**WORK REQUIRED**
In the entries below, identify every line with the string "orange" and copy it.

**DATASET RECORDS**

---------------

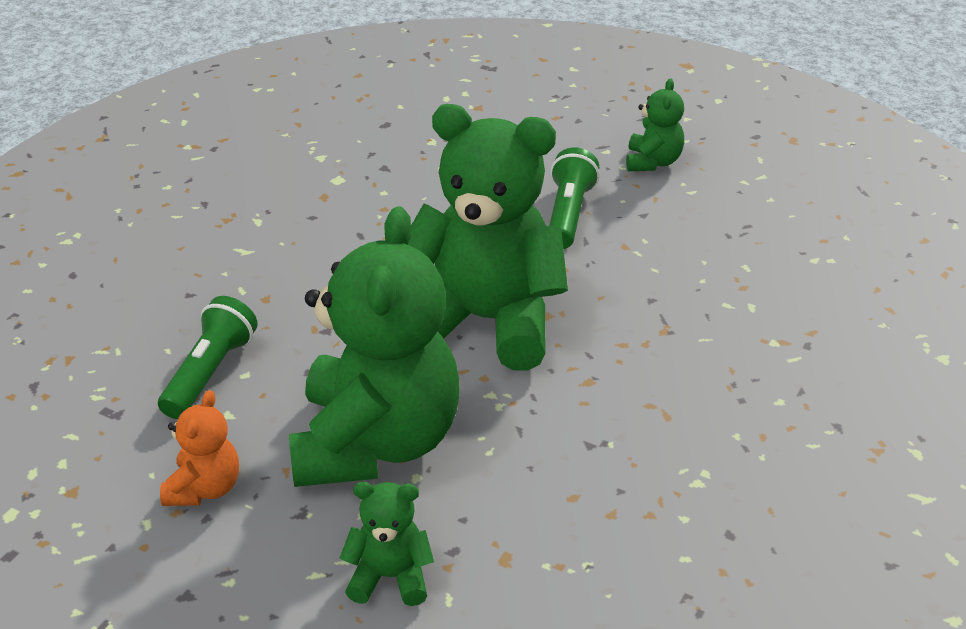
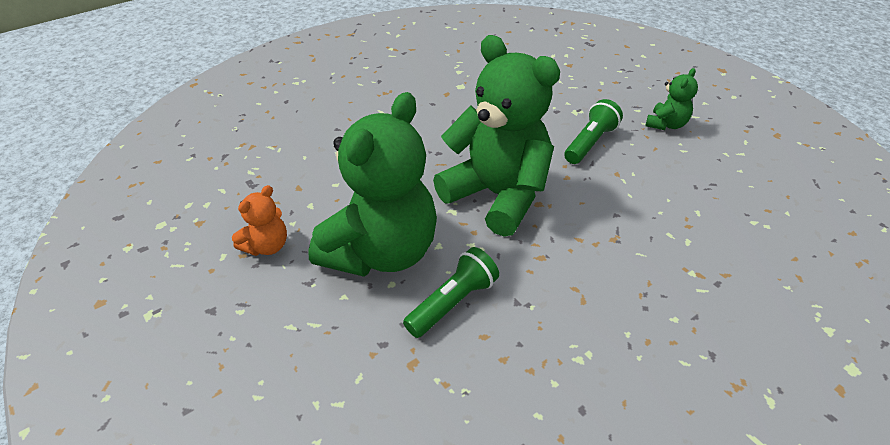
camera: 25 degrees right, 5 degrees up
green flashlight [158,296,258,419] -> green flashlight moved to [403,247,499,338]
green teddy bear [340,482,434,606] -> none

---------------

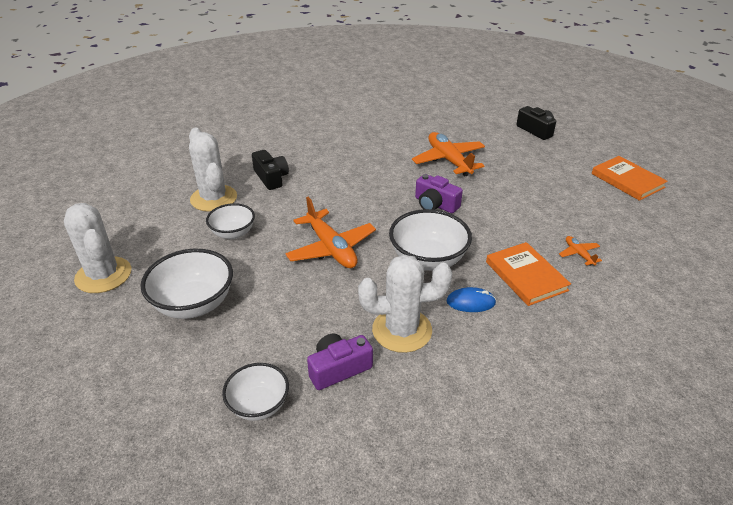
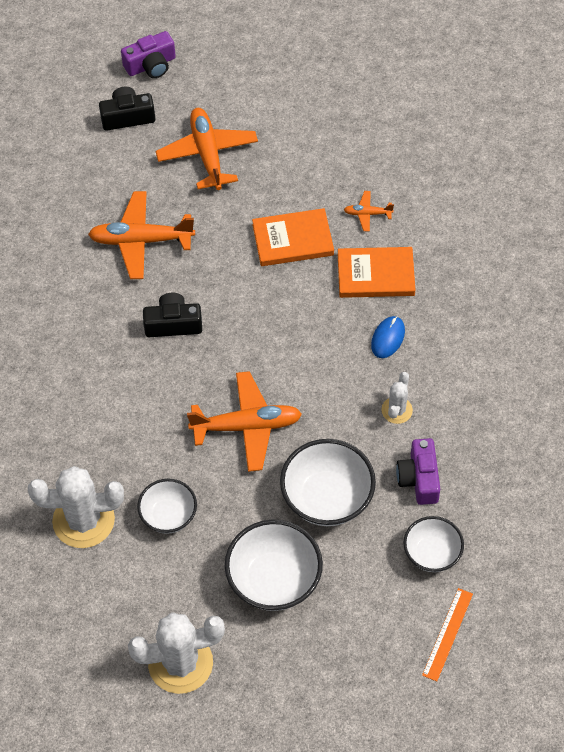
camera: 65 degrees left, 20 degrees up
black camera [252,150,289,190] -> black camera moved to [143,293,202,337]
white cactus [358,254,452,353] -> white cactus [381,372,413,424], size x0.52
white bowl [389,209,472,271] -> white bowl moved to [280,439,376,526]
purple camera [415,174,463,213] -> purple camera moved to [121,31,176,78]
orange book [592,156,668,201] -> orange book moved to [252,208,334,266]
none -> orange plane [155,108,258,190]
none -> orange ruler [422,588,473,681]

---------------

**RESPONSE AREA**
orange book [592,156,668,201] -> orange book moved to [252,208,334,266]
none -> orange plane [155,108,258,190]
none -> orange ruler [422,588,473,681]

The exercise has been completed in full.